Work order
Restate word for word the lines of the records below, starting at the line that contains "F1: 750mA (N22, VA) -> 750mA (JP6/2, N22)" and ending at the line that contains "R11: 1.1k (U2/PA1, U4/A)", with both of those lines included and nothing else.

Given entries

^^^^^^^^^^^^^^^^

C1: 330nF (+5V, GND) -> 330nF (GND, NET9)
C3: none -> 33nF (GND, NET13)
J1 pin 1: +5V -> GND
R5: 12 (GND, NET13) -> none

^^^^^^^^^^^^^^^^

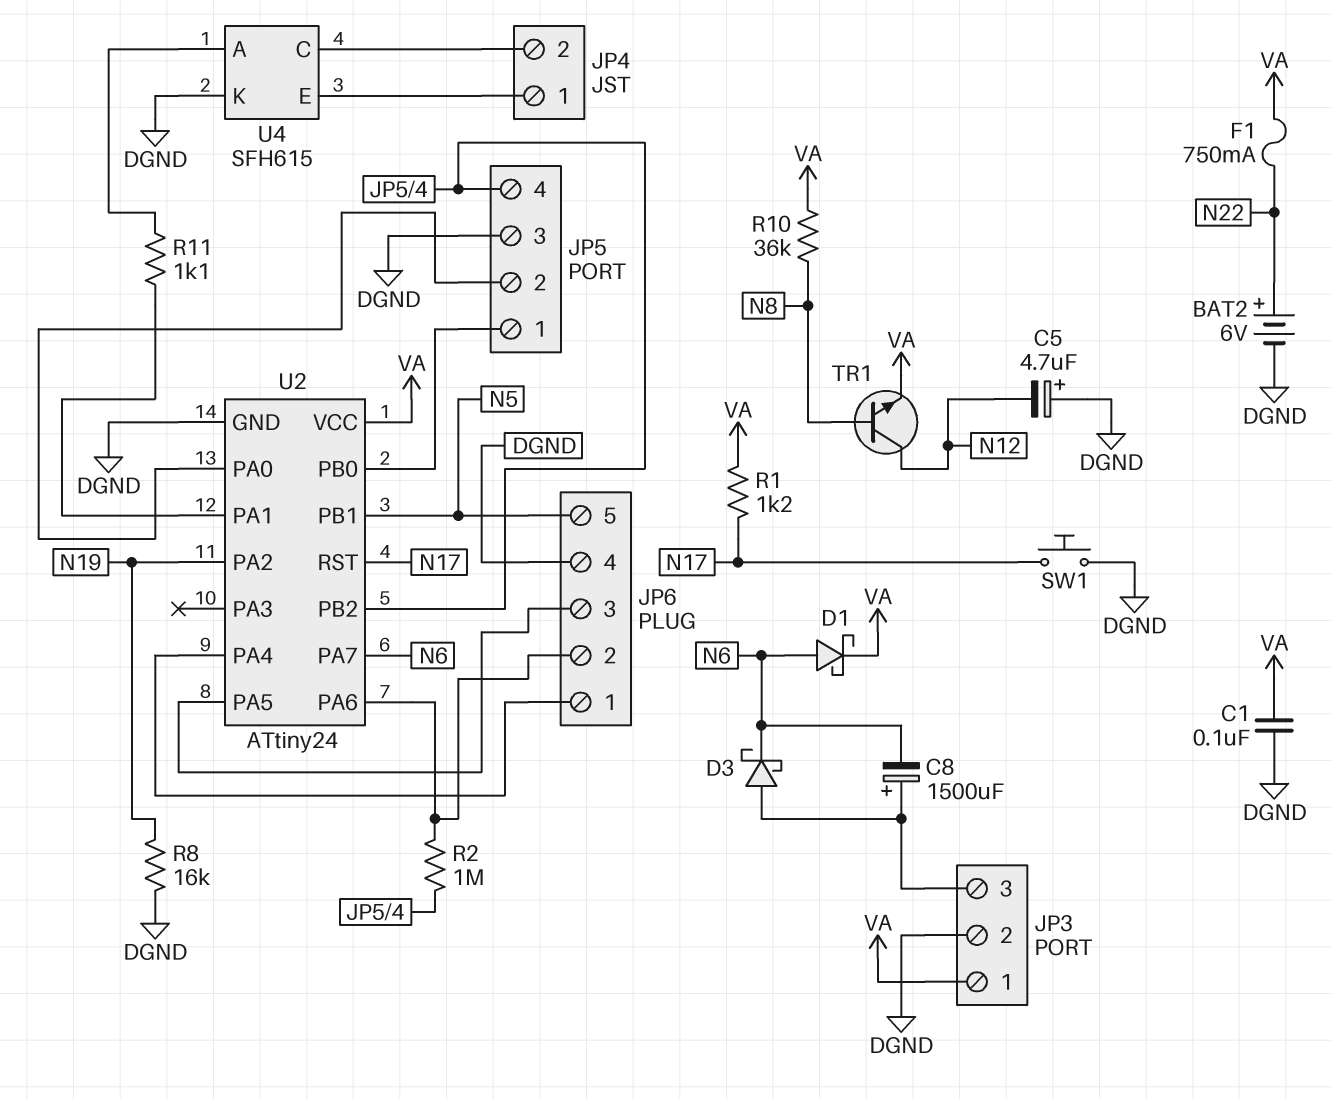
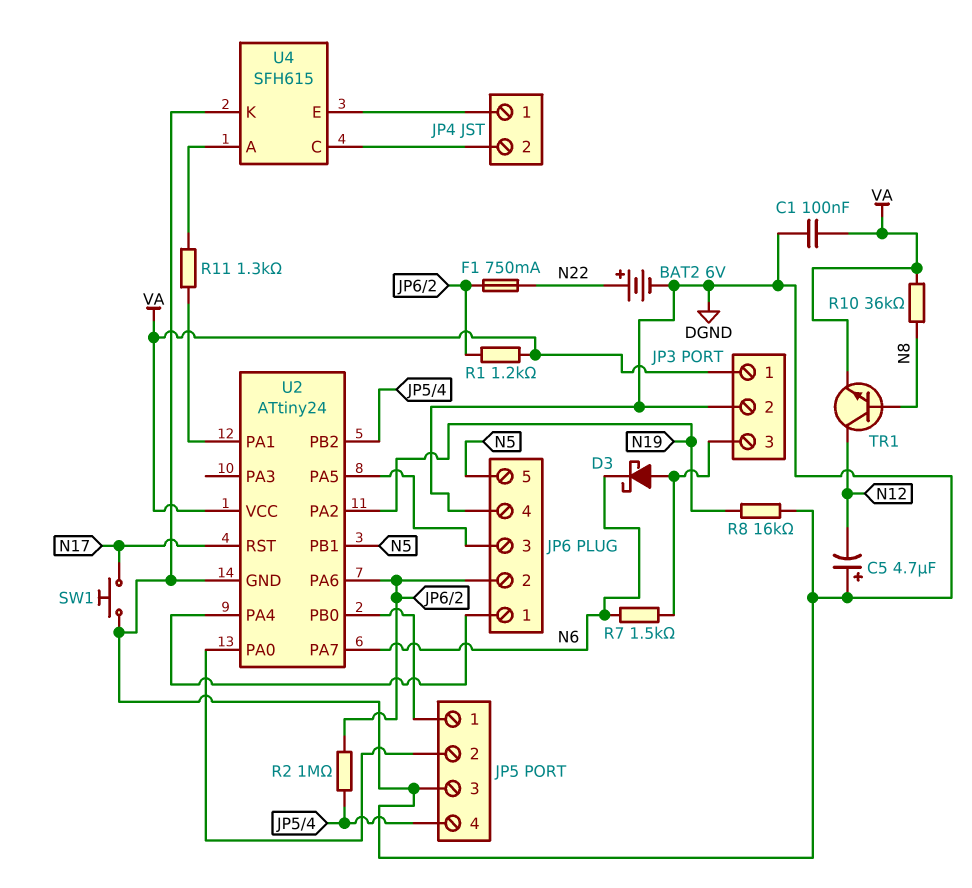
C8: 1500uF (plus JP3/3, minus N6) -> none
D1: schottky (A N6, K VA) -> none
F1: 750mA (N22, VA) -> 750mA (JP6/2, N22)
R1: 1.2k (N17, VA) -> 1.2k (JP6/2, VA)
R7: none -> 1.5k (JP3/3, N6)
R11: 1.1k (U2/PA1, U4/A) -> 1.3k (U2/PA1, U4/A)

^^^^^^^^^^^^^^^^

Answer box
F1: 750mA (N22, VA) -> 750mA (JP6/2, N22)
R1: 1.2k (N17, VA) -> 1.2k (JP6/2, VA)
R7: none -> 1.5k (JP3/3, N6)
R11: 1.1k (U2/PA1, U4/A) -> 1.3k (U2/PA1, U4/A)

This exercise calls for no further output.